[Opening Supplied entries section]

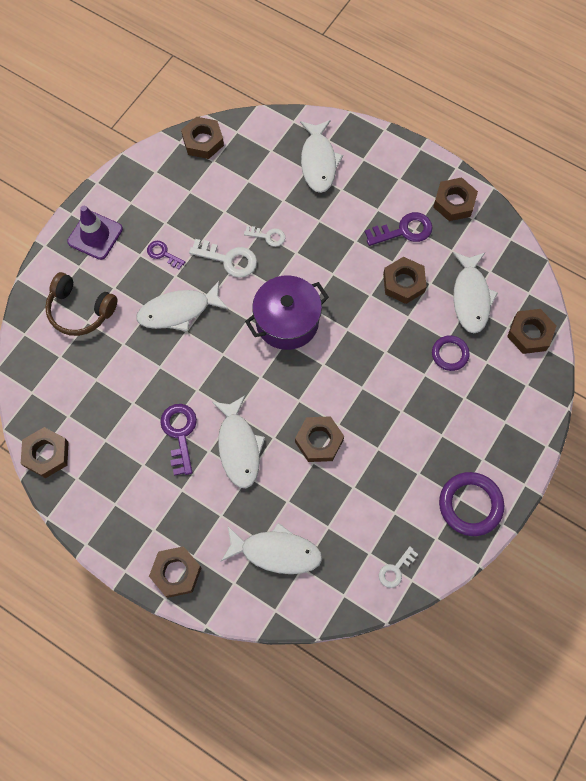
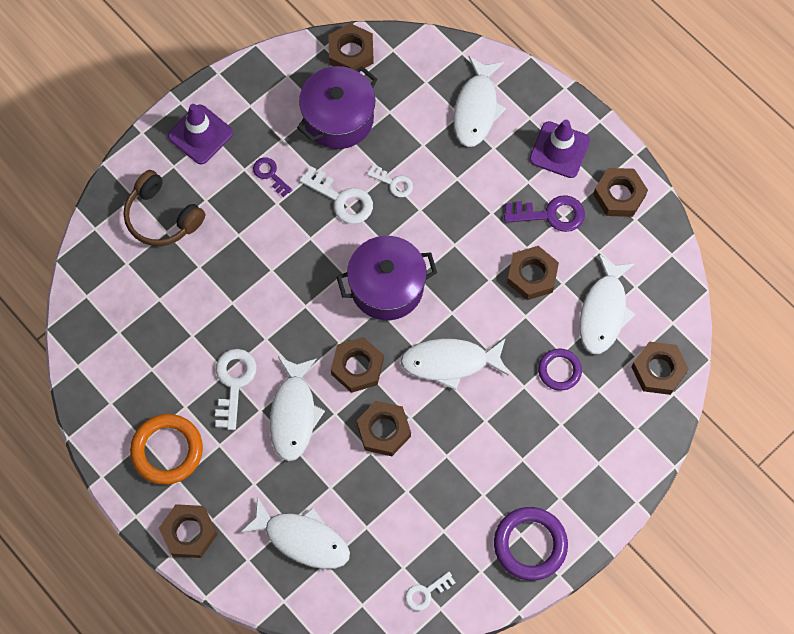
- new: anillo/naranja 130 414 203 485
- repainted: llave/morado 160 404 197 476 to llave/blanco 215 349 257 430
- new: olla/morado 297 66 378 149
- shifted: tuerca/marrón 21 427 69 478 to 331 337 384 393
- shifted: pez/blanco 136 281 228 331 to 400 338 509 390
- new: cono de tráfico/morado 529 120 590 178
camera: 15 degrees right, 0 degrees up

[Closing Supplied entries section]

Work order :: Copy all lines above containing the string "morado".

Answer for this exercise ::
- repainted: llave/morado 160 404 197 476 to llave/blanco 215 349 257 430
- new: olla/morado 297 66 378 149
- new: cono de tráfico/morado 529 120 590 178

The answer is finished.